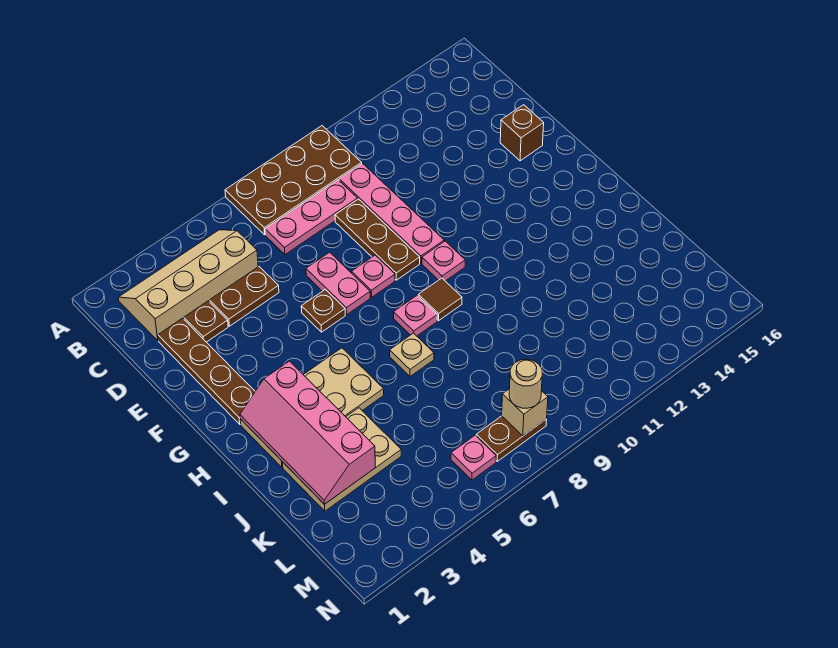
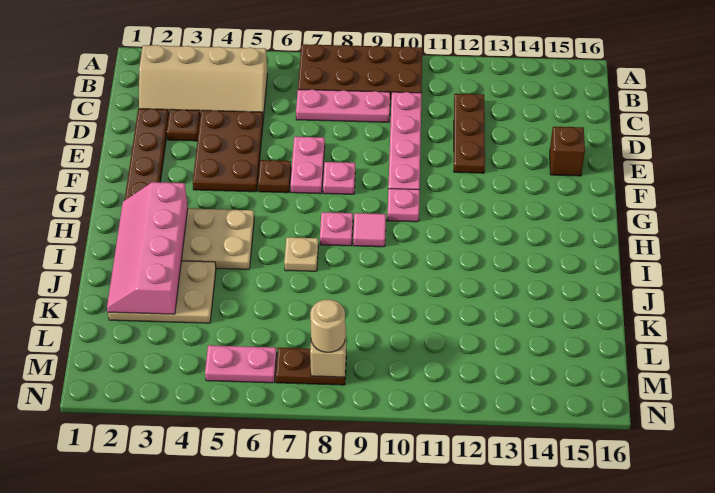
tan slope B2:C5 level 1 top C -> tan slope B2:C5 level 1 top B
brown plate D4:D5 level 1 -> brown plate D4:F5 level 1
brown plate D9:F9 level 1 -> brown plate C12:E12 level 1
brown tile H9 level 1 -> pink tile H9 level 1
pink plate M6 level 1 -> pink plate M5:M6 level 1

══════════════════════════════

--- Task to carry out ---
With the line containing "brown tile H9 level 1 -> pink tile H9 level 1" as the first and the final line of the entries above as the last, write out that span exactly and nothing more.

--- Your solution ---
brown tile H9 level 1 -> pink tile H9 level 1
pink plate M6 level 1 -> pink plate M5:M6 level 1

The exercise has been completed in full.